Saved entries
——————————
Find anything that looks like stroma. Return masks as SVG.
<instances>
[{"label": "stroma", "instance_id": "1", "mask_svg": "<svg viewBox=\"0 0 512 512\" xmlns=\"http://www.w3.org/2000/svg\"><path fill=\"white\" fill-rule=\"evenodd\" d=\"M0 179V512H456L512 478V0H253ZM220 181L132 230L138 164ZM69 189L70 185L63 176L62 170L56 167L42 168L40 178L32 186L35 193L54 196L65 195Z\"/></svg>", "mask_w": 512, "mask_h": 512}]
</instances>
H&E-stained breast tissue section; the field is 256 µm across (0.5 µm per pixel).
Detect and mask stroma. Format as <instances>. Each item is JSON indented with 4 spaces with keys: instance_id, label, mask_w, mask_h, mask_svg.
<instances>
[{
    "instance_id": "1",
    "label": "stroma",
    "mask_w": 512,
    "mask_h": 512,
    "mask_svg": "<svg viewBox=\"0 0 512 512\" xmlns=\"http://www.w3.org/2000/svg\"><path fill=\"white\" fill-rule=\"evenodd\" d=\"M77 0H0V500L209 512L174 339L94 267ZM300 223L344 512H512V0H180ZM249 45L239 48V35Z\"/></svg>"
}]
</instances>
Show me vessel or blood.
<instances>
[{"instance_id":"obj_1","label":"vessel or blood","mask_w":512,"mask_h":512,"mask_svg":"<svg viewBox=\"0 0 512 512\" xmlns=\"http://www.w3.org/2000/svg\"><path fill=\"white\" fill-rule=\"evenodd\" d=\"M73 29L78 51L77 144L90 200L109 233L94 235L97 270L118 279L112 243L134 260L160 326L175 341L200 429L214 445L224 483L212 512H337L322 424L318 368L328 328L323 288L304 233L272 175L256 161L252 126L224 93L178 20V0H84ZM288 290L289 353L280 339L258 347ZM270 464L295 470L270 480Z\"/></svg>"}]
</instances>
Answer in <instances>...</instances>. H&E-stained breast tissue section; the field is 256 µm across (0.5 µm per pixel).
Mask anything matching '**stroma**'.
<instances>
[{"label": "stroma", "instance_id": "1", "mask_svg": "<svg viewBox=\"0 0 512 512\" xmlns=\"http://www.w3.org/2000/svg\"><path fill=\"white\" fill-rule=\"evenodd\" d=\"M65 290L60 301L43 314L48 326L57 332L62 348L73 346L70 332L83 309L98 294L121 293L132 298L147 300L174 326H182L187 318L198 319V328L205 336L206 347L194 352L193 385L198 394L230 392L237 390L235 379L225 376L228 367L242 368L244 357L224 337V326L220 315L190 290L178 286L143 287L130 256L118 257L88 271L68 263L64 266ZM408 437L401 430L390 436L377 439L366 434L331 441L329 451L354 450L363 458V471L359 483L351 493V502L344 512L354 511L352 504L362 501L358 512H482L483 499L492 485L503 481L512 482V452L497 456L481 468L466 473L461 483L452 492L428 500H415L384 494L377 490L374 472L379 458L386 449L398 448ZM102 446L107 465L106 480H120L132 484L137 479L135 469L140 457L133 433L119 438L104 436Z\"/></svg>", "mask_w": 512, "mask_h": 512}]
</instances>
——————————
Problem statement:
Look through the data above. Copy every line with the string "field" in it.

Response for this exercise:
H&E-stained breast tissue section; the field is 256 µm across (0.5 µm per pixel).
Answer in <instances>...</instances>. H&E-stained breast tissue section; the field is 256 µm across (0.5 µm per pixel).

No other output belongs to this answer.